What is being asked:
Without including any pictures, write out all the entries exactly.
___ Source records ___
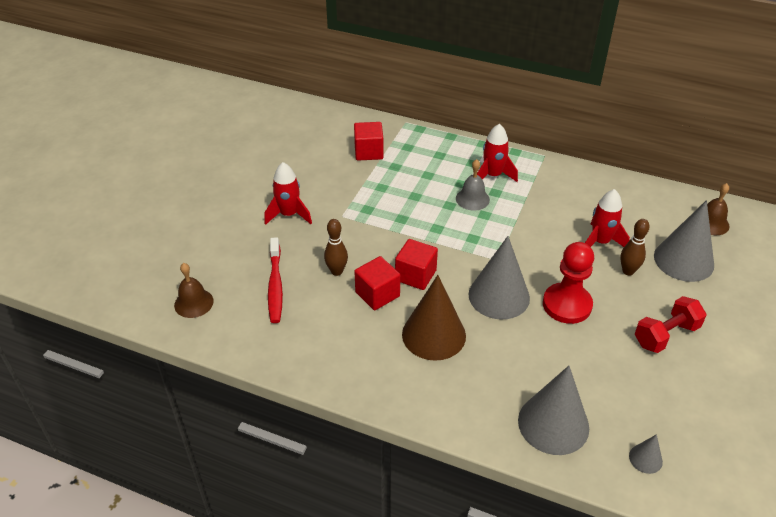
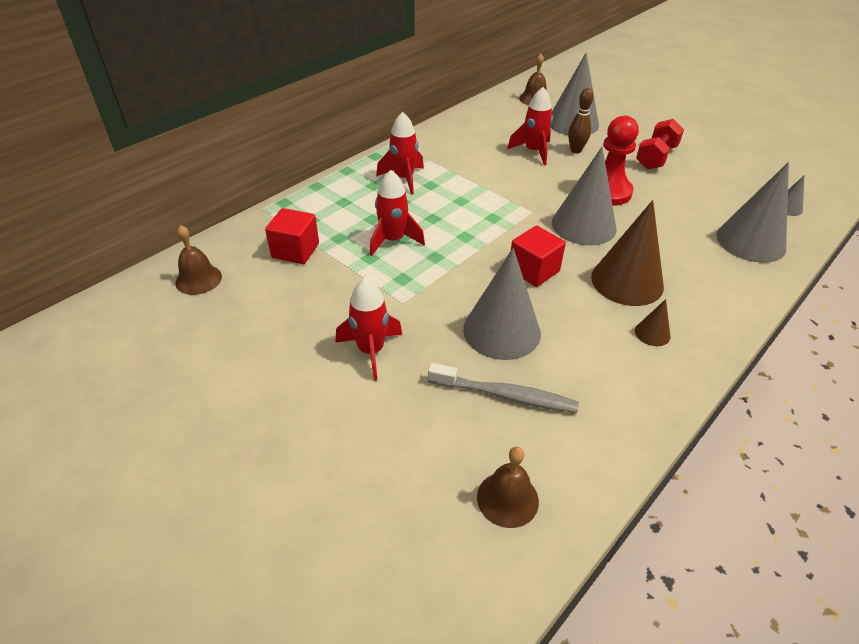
camera: 70 degrees left, 0 degrees up
(275, 285) = (505, 395): red toothbrush -> grey toothbrush
(318, 124) = (198, 279): none -> brown bell
(337, 271) = (501, 331): brown bowling pin -> grey cone
(375, 357) = (652, 333): none -> brown cone
(377, 294) = (553, 306): red cube -> none
(408, 193) = (393, 240): none -> red rocket
(472, 199) = (432, 201): grey bell -> none
(666, 335) = (656, 157): red dumbbell -> red dumbbell turned 45 degrees clockwise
___
Worked solution:
camera: 70 degrees left, 0 degrees up
(275, 285) = (505, 395): red toothbrush -> grey toothbrush
(318, 124) = (198, 279): none -> brown bell
(337, 271) = (501, 331): brown bowling pin -> grey cone
(375, 357) = (652, 333): none -> brown cone
(377, 294) = (553, 306): red cube -> none
(408, 193) = (393, 240): none -> red rocket
(472, 199) = (432, 201): grey bell -> none
(666, 335) = (656, 157): red dumbbell -> red dumbbell turned 45 degrees clockwise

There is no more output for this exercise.